↓↓↓

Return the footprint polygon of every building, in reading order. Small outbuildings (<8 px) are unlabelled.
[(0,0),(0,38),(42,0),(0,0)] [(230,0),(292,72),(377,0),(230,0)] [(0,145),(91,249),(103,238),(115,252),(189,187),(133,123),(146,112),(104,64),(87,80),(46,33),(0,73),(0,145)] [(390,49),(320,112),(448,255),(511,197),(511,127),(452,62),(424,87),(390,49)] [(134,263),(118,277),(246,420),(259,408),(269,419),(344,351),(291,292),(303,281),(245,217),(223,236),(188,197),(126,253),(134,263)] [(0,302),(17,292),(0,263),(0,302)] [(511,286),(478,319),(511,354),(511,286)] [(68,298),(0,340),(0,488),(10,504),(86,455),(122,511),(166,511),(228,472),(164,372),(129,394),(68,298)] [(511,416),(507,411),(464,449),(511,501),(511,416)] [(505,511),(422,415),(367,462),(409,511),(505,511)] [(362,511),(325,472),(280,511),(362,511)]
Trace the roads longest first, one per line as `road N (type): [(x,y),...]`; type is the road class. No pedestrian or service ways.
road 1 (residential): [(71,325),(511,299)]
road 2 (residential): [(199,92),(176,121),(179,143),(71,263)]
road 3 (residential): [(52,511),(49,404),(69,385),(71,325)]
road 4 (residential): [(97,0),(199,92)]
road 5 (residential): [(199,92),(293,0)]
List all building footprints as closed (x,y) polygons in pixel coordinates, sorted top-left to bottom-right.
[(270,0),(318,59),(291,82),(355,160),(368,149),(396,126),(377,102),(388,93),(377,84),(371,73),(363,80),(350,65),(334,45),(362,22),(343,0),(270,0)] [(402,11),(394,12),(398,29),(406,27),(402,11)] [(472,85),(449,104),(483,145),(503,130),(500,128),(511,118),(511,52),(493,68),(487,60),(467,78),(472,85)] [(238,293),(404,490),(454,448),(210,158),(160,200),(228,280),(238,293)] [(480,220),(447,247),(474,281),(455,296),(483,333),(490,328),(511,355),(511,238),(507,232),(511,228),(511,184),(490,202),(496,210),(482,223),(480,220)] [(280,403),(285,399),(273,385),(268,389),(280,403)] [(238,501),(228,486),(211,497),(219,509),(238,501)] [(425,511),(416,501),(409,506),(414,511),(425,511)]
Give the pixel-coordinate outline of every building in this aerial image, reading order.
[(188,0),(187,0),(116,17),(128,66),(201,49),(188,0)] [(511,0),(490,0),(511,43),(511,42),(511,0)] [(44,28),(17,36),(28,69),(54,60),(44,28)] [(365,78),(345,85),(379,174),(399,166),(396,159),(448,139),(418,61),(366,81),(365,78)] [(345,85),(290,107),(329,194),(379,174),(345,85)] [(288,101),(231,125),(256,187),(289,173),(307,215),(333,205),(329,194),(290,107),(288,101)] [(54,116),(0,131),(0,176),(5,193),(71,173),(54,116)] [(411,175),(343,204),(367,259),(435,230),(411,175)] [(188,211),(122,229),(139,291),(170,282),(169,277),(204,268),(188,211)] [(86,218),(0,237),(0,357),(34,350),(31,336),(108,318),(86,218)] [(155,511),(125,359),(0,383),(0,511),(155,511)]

↑↑↑

• _Task statement_
Repeat the lines in the records above word for word, from the line with "Trace the roads" up to and including the line with "road 4 (residential): [(97,0),(199,92)]".

• _The reply_
Trace the roads longest first, one per line as `road N (type): [(x,y),...]`; type is the road class. No pedestrian or service ways.
road 1 (residential): [(71,325),(511,299)]
road 2 (residential): [(199,92),(176,121),(179,143),(71,263)]
road 3 (residential): [(52,511),(49,404),(69,385),(71,325)]
road 4 (residential): [(97,0),(199,92)]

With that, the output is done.